YOUR TASK: Word for word, transcribe every line from the one holding "R3: 6.8k (COM, SIG4) -> 220k (COM, SIG4)" through the end of the records, but not the pictures.

Change listing data:
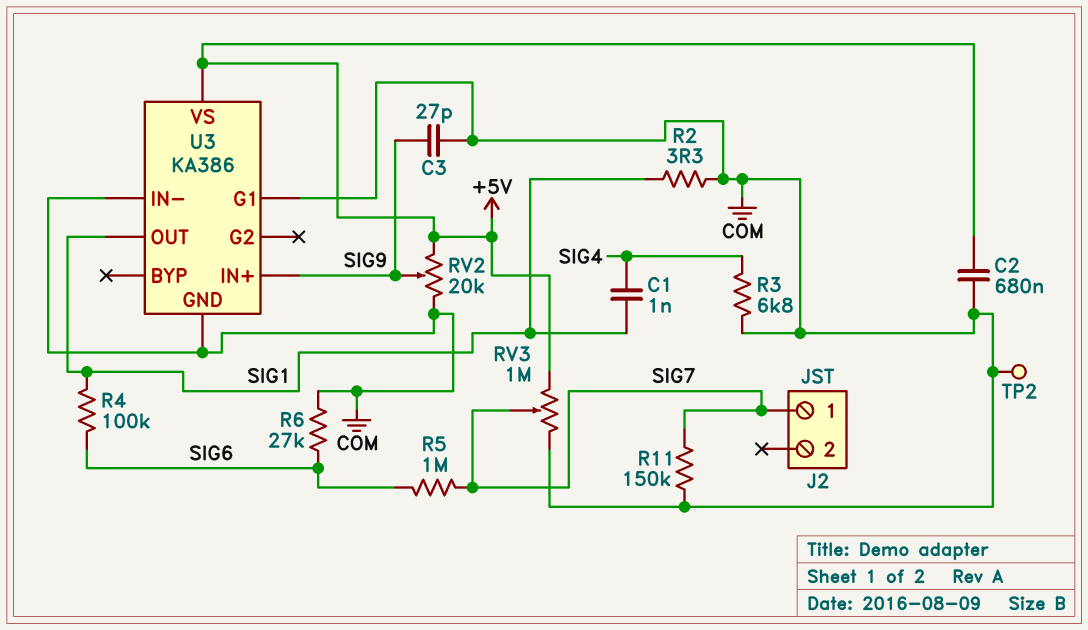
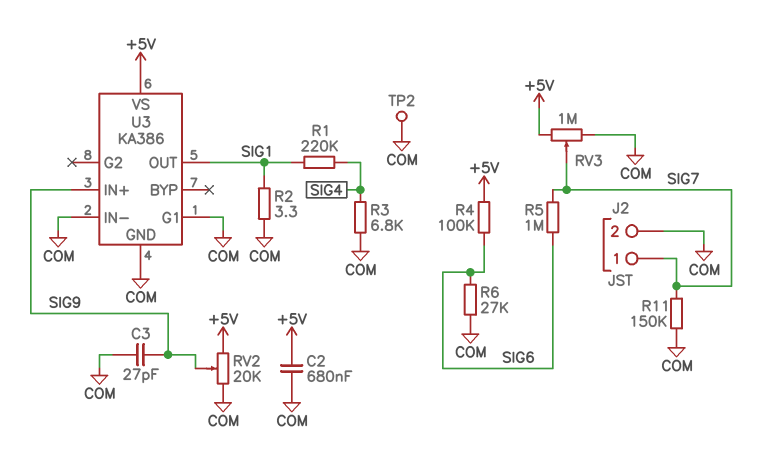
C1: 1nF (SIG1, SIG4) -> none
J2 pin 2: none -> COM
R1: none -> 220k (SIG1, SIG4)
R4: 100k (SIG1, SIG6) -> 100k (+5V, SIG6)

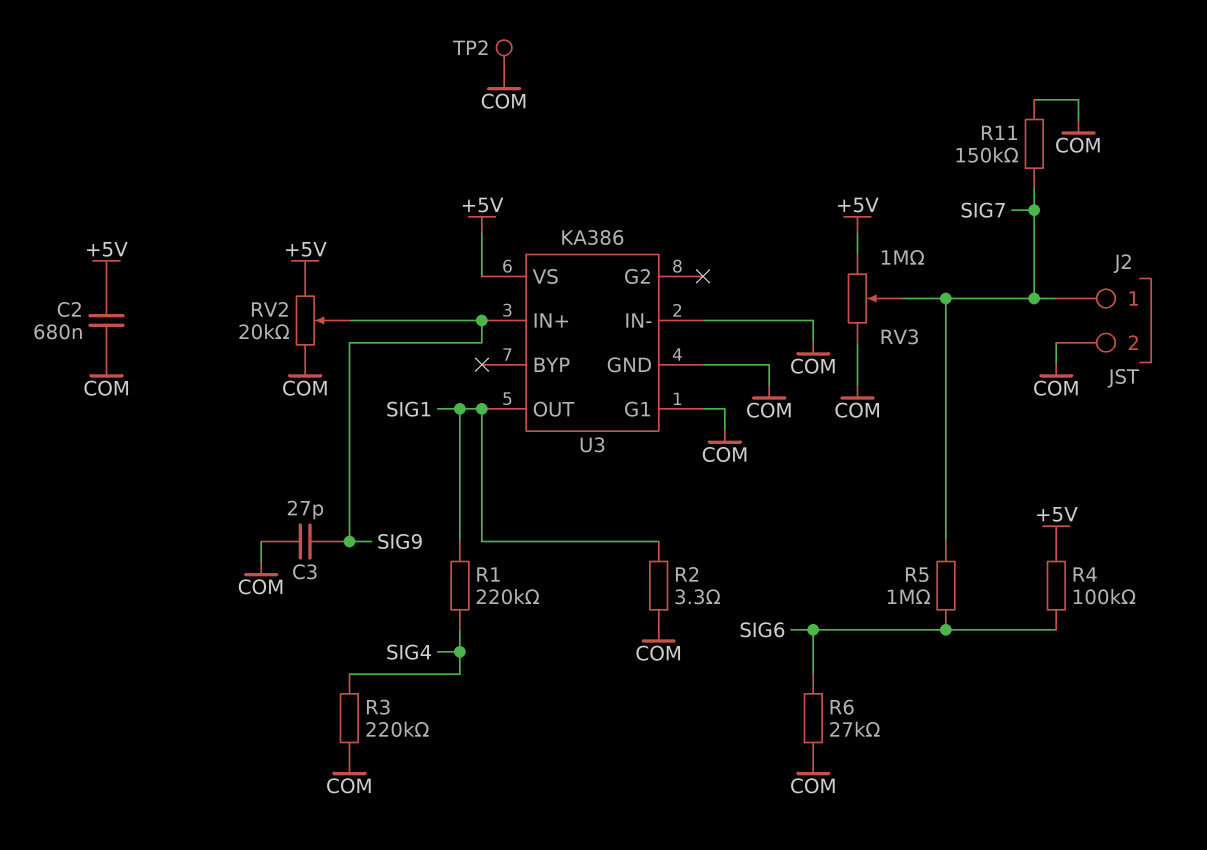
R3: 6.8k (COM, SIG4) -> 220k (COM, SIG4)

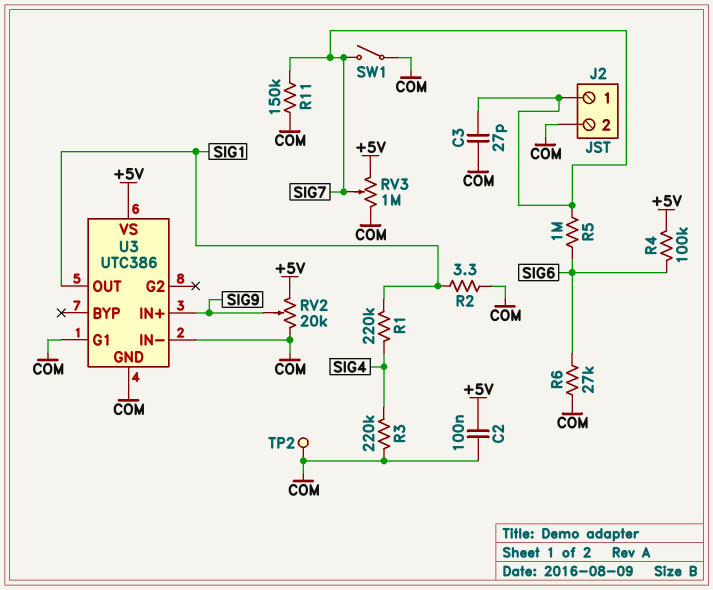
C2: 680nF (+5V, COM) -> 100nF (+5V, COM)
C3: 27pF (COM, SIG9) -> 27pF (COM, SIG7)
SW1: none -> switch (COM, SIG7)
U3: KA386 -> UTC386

FINISHED TASK:
R3: 6.8k (COM, SIG4) -> 220k (COM, SIG4)

C2: 680nF (+5V, COM) -> 100nF (+5V, COM)
C3: 27pF (COM, SIG9) -> 27pF (COM, SIG7)
SW1: none -> switch (COM, SIG7)
U3: KA386 -> UTC386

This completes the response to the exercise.